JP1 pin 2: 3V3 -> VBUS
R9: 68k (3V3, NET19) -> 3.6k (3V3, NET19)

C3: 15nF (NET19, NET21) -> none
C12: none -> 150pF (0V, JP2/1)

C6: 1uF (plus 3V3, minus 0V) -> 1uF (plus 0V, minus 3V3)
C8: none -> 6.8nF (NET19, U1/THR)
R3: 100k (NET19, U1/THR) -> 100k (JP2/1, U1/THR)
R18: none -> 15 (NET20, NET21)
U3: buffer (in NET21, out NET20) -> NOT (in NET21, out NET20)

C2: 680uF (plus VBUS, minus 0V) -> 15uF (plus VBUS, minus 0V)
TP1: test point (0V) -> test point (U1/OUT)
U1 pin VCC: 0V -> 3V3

-- -- --

*Exercise requirements*: Top to bottom, the records above must be output exactly.

*Answer for this exercise*:
JP1 pin 2: 3V3 -> VBUS
R9: 68k (3V3, NET19) -> 3.6k (3V3, NET19)

C3: 15nF (NET19, NET21) -> none
C12: none -> 150pF (0V, JP2/1)

C6: 1uF (plus 3V3, minus 0V) -> 1uF (plus 0V, minus 3V3)
C8: none -> 6.8nF (NET19, U1/THR)
R3: 100k (NET19, U1/THR) -> 100k (JP2/1, U1/THR)
R18: none -> 15 (NET20, NET21)
U3: buffer (in NET21, out NET20) -> NOT (in NET21, out NET20)

C2: 680uF (plus VBUS, minus 0V) -> 15uF (plus VBUS, minus 0V)
TP1: test point (0V) -> test point (U1/OUT)
U1 pin VCC: 0V -> 3V3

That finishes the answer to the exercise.